* The task: In the copy, every line of the material that follows must appear exactly, and no pictures should.

* Supplied material:
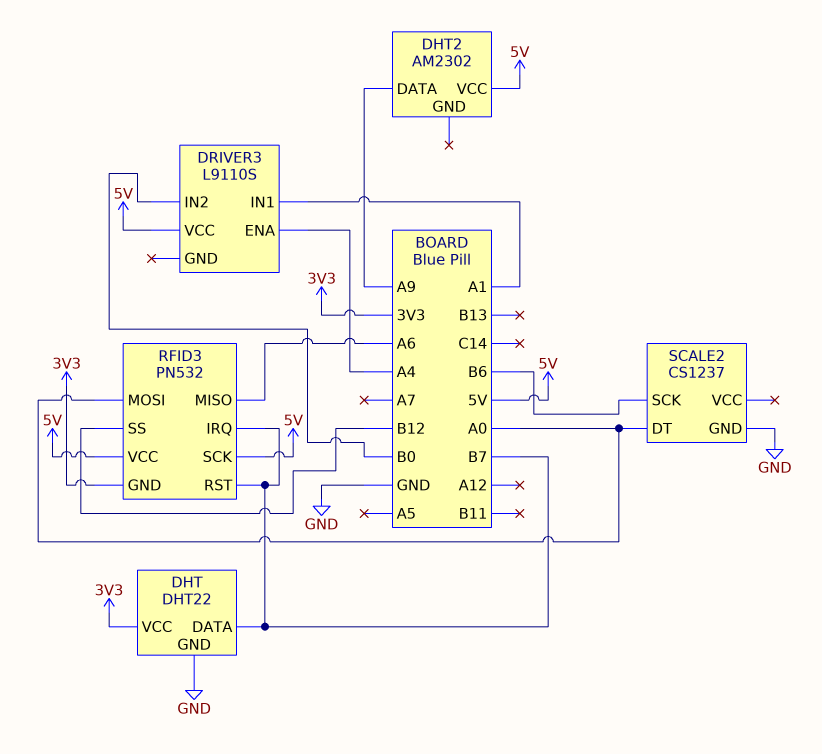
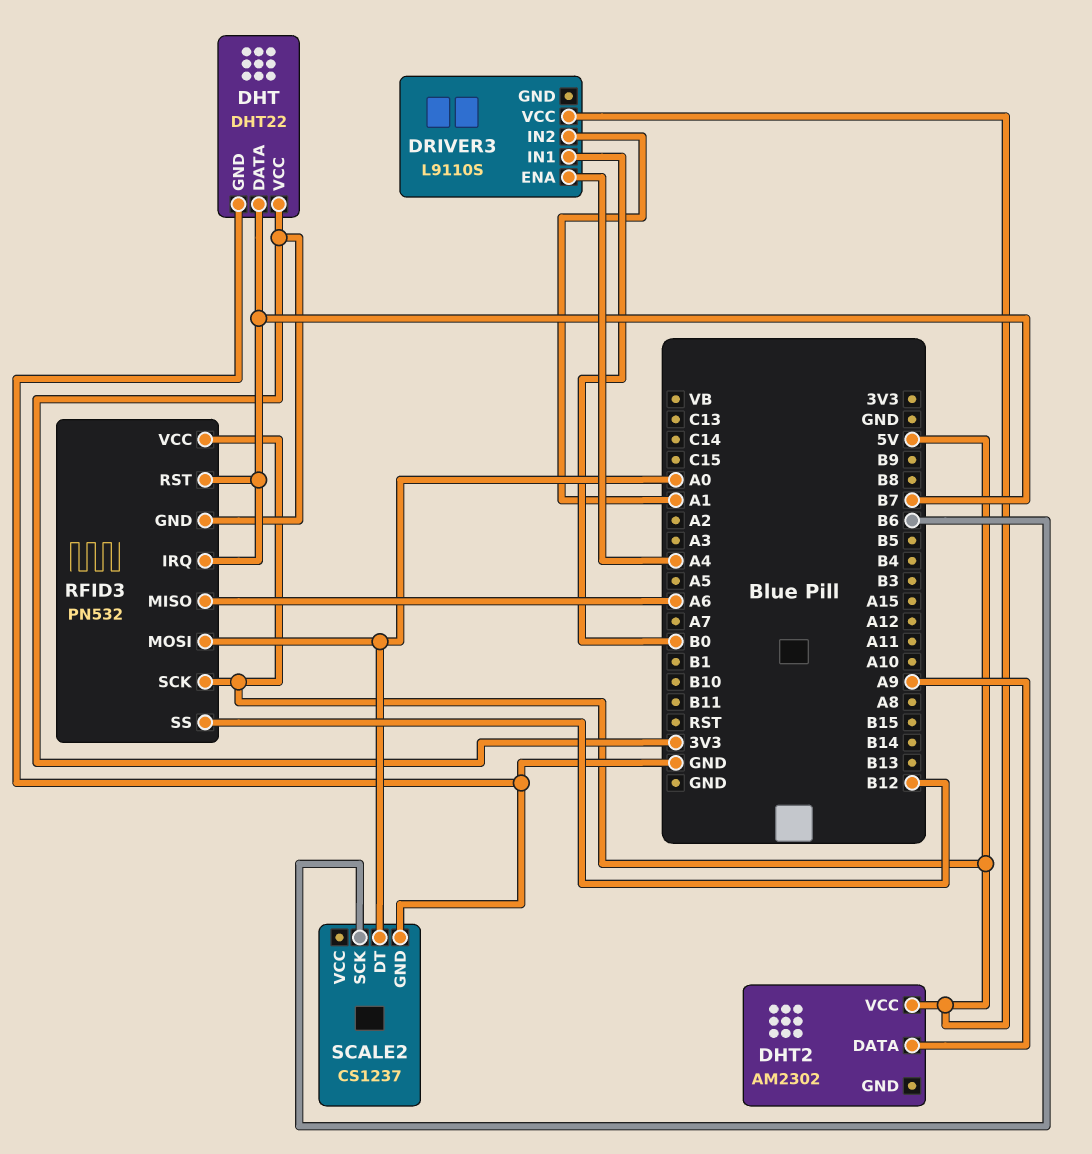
DRIVER3 pin IN1: A1 -> B0
DRIVER3 pin IN2: B0 -> A1

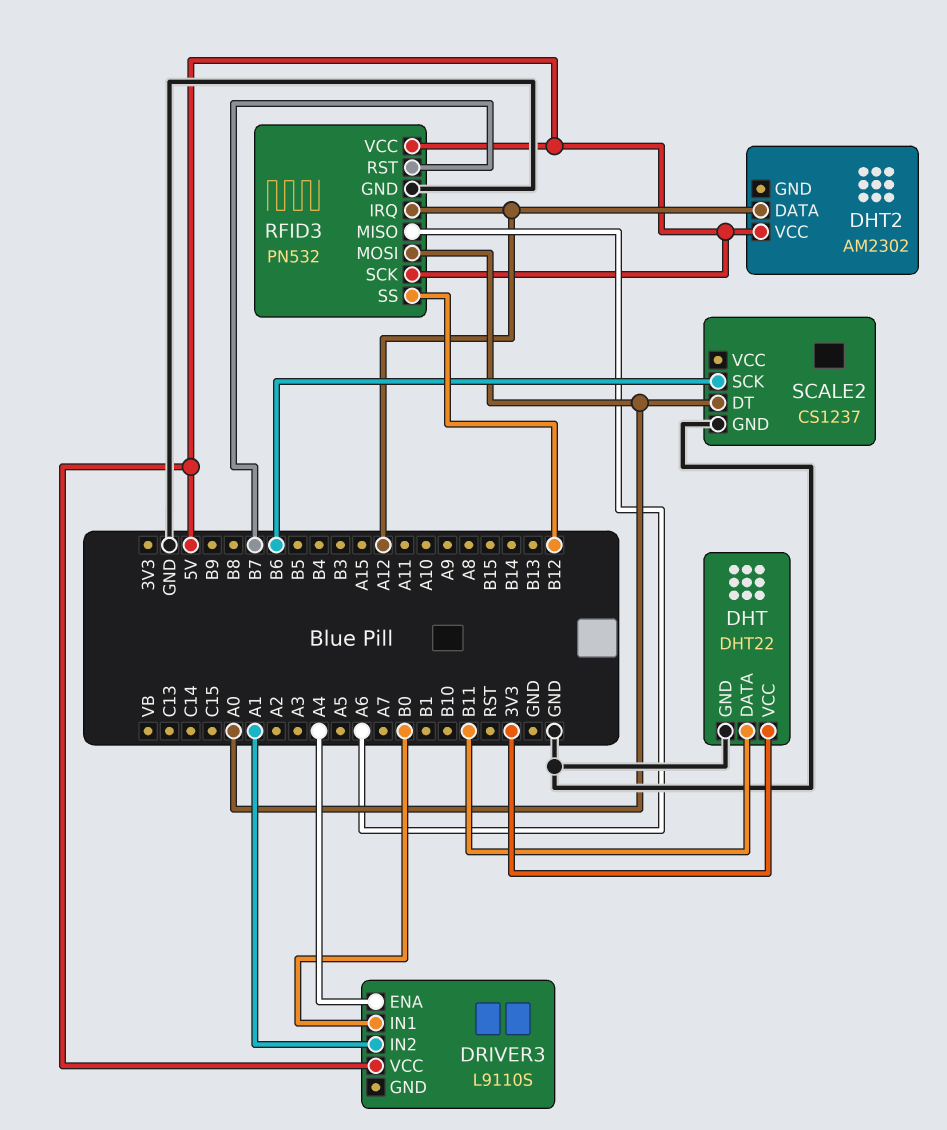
DHT pin DATA: B7 -> B11
DHT2 pin DATA: A9 -> A12
RFID3 pin GND: 3V3 -> GND
RFID3 pin IRQ: B7 -> A12

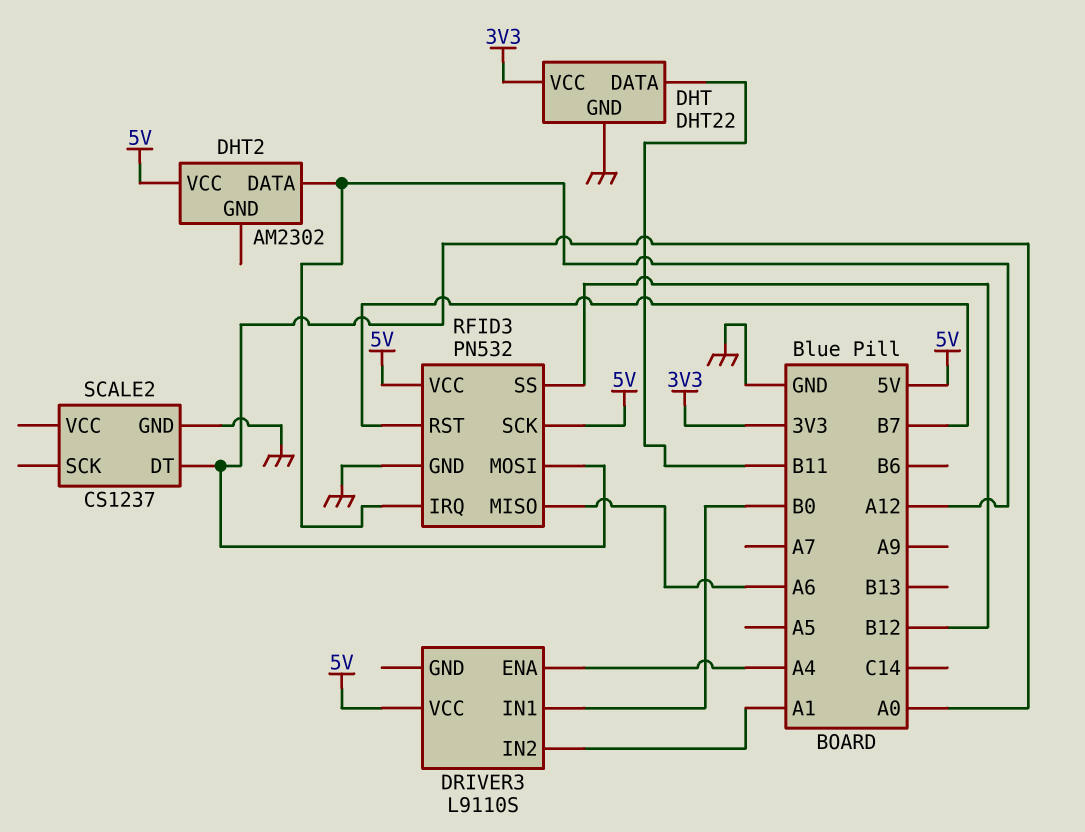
SCALE2 pin SCK: B6 -> none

* Answer to the problem:
DRIVER3 pin IN1: A1 -> B0
DRIVER3 pin IN2: B0 -> A1

DHT pin DATA: B7 -> B11
DHT2 pin DATA: A9 -> A12
RFID3 pin GND: 3V3 -> GND
RFID3 pin IRQ: B7 -> A12

SCALE2 pin SCK: B6 -> none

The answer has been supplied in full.